— Start LISTED ENTRIES —
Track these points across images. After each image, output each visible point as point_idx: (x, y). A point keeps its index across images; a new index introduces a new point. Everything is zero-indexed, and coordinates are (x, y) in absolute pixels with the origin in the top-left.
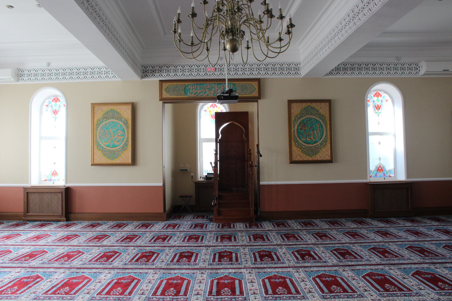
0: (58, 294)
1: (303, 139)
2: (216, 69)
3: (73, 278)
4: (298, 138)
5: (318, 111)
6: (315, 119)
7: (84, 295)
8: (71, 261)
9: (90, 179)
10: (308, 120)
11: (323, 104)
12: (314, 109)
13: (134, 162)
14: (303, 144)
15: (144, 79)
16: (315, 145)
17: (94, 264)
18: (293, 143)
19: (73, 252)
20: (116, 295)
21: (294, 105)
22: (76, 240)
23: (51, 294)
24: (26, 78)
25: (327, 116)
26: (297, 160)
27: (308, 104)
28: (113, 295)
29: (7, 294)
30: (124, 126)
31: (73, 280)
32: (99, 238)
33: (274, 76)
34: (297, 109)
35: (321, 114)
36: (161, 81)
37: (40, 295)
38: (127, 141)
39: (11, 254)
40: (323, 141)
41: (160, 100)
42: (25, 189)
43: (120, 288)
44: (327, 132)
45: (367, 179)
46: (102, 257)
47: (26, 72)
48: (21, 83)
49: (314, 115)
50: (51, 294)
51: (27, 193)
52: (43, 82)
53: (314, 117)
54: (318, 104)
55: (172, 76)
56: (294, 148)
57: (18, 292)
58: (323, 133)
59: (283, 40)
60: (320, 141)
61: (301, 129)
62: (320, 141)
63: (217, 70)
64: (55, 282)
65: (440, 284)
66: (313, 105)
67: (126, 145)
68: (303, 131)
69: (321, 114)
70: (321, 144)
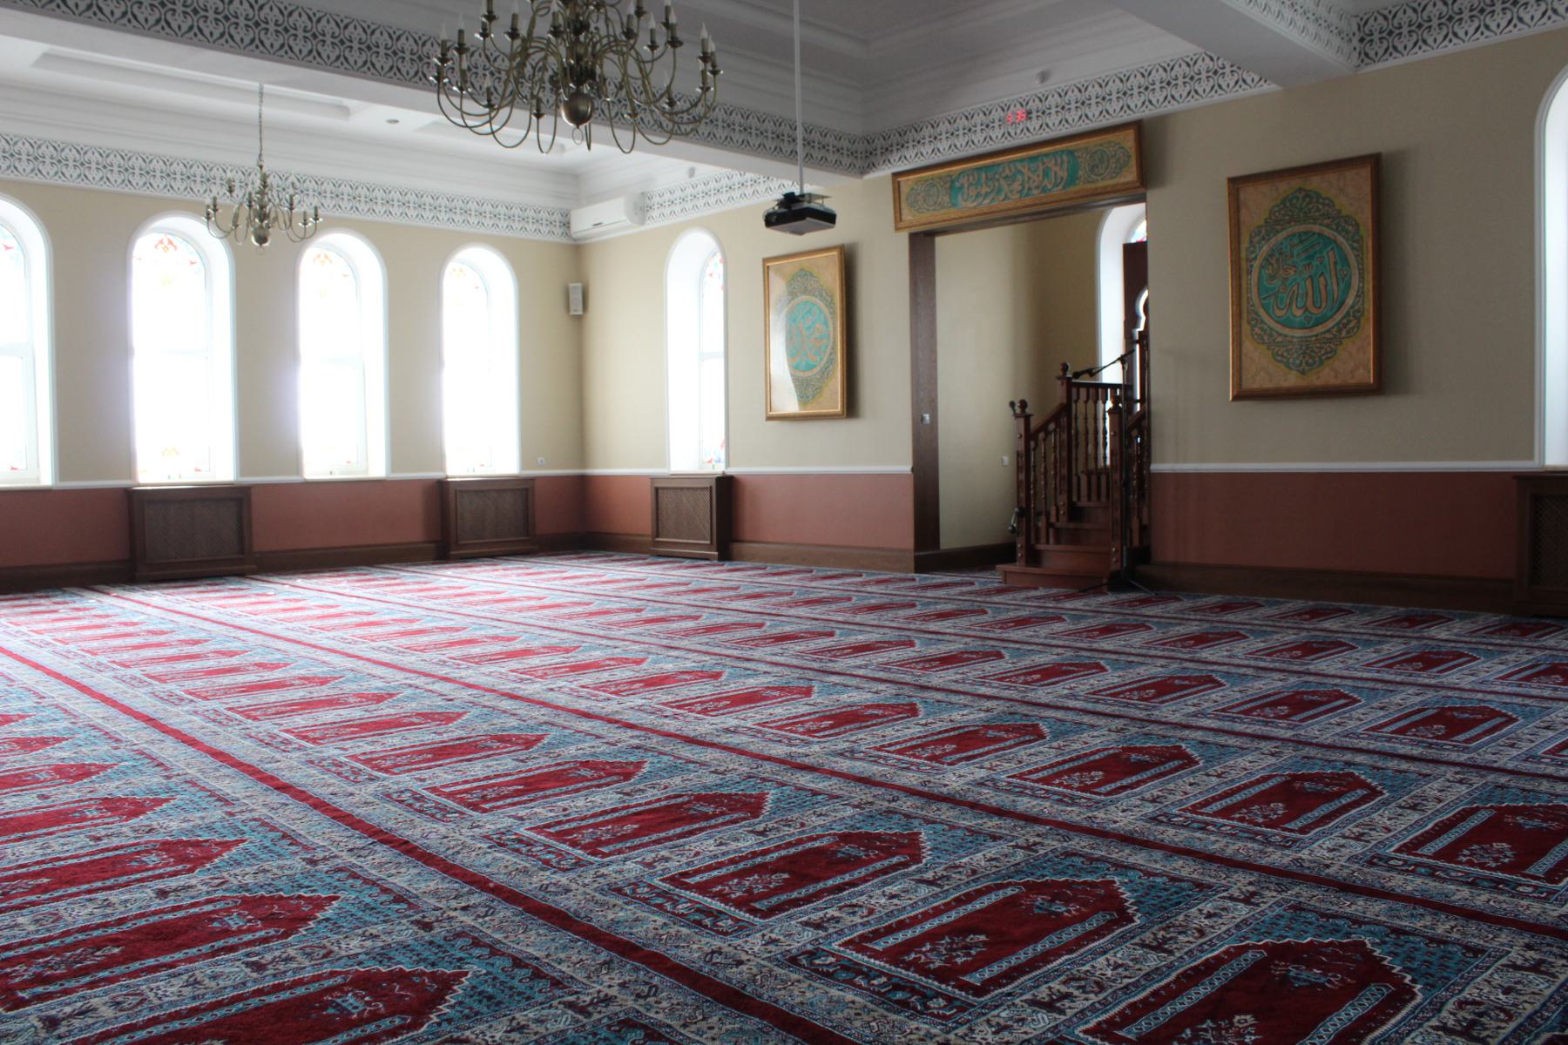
— End LISTED ENTRIES —
Output all of the material above as a JSON list of strings, one string per line, with blank lines dropped. Leave the pictures out.

[
  "Track these points across images. After each image, output each visible point as point_idx: (x, y). A point keeps its index across images; a new index introduces a new point. Everything is zero-indexed, and coordinates are (x, y) in absolute pixels with the origin in the top-left.",
  "0: (58, 294)",
  "1: (303, 139)",
  "2: (216, 69)",
  "3: (73, 278)",
  "4: (298, 138)",
  "5: (318, 111)",
  "6: (315, 119)",
  "7: (84, 295)",
  "8: (71, 261)",
  "9: (90, 179)",
  "10: (308, 120)",
  "11: (323, 104)",
  "12: (314, 109)",
  "13: (134, 162)",
  "14: (303, 144)",
  "15: (144, 79)",
  "16: (315, 145)",
  "17: (94, 264)",
  "18: (293, 143)",
  "19: (73, 252)",
  "20: (116, 295)",
  "21: (294, 105)",
  "22: (76, 240)",
  "23: (51, 294)",
  "24: (26, 78)",
  "25: (327, 116)",
  "26: (297, 160)",
  "27: (308, 104)",
  "28: (113, 295)",
  "29: (7, 294)",
  "30: (124, 126)",
  "31: (73, 280)",
  "32: (99, 238)",
  "33: (274, 76)",
  "34: (297, 109)",
  "35: (321, 114)",
  "36: (161, 81)",
  "37: (40, 295)",
  "38: (127, 141)",
  "39: (11, 254)",
  "40: (323, 141)",
  "41: (160, 100)",
  "42: (25, 189)",
  "43: (120, 288)",
  "44: (327, 132)",
  "45: (367, 179)",
  "46: (102, 257)",
  "47: (26, 72)",
  "48: (21, 83)",
  "49: (314, 115)",
  "50: (51, 294)",
  "51: (27, 193)",
  "52: (43, 82)",
  "53: (314, 117)",
  "54: (318, 104)",
  "55: (172, 76)",
  "56: (294, 148)",
  "57: (18, 292)",
  "58: (323, 133)",
  "59: (283, 40)",
  "60: (320, 141)",
  "61: (301, 129)",
  "62: (320, 141)",
  "63: (217, 70)",
  "64: (55, 282)",
  "65: (440, 284)",
  "66: (313, 105)",
  "67: (126, 145)",
  "68: (303, 131)",
  "69: (321, 114)",
  "70: (321, 144)"
]